> [What the task requires] Set down nothing except the lines starting at the one with "orange rectangle at" and ending at the final line of the material, each word for word.

> [Excerpted data]
........

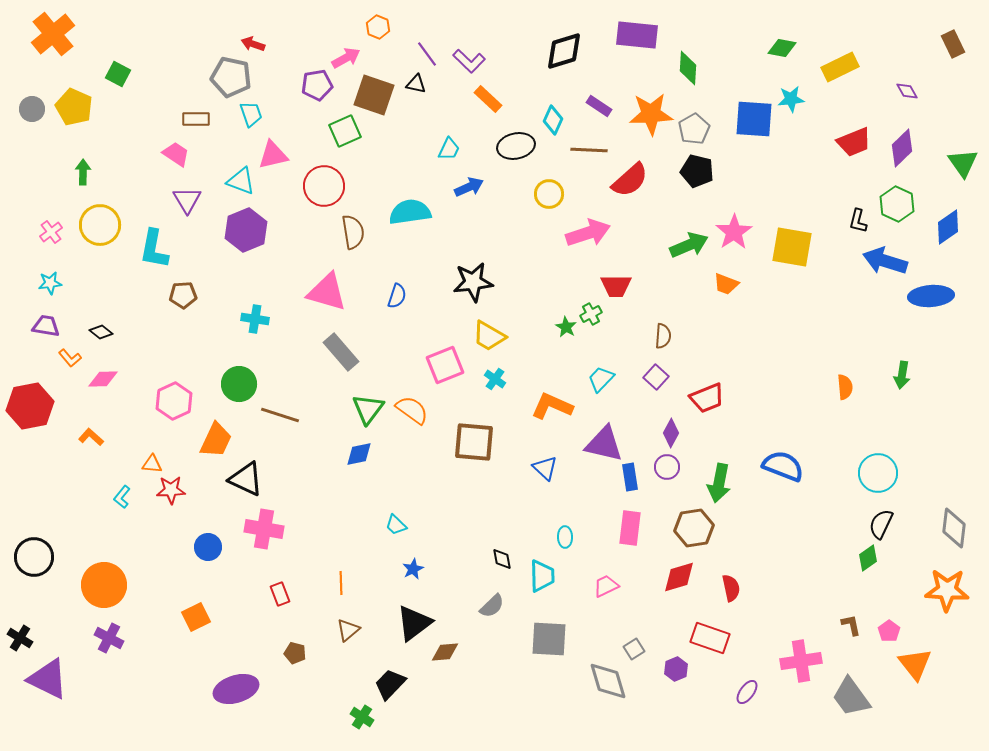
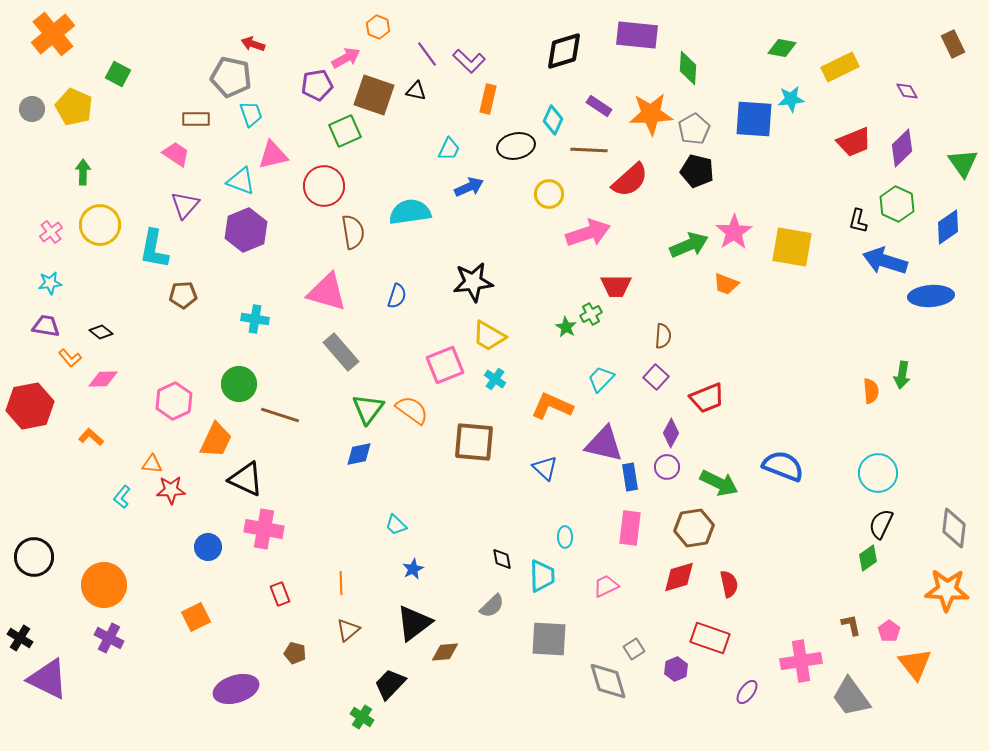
black triangle at (416, 84): moved 7 px down
orange rectangle at (488, 99): rotated 60 degrees clockwise
purple triangle at (187, 200): moved 2 px left, 5 px down; rotated 12 degrees clockwise
orange semicircle at (845, 387): moved 26 px right, 4 px down
green arrow at (719, 483): rotated 75 degrees counterclockwise
red semicircle at (731, 588): moved 2 px left, 4 px up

........

> [Expected answer]
orange rectangle at (488, 99): rotated 60 degrees clockwise
purple triangle at (187, 200): moved 2 px left, 5 px down; rotated 12 degrees clockwise
orange semicircle at (845, 387): moved 26 px right, 4 px down
green arrow at (719, 483): rotated 75 degrees counterclockwise
red semicircle at (731, 588): moved 2 px left, 4 px up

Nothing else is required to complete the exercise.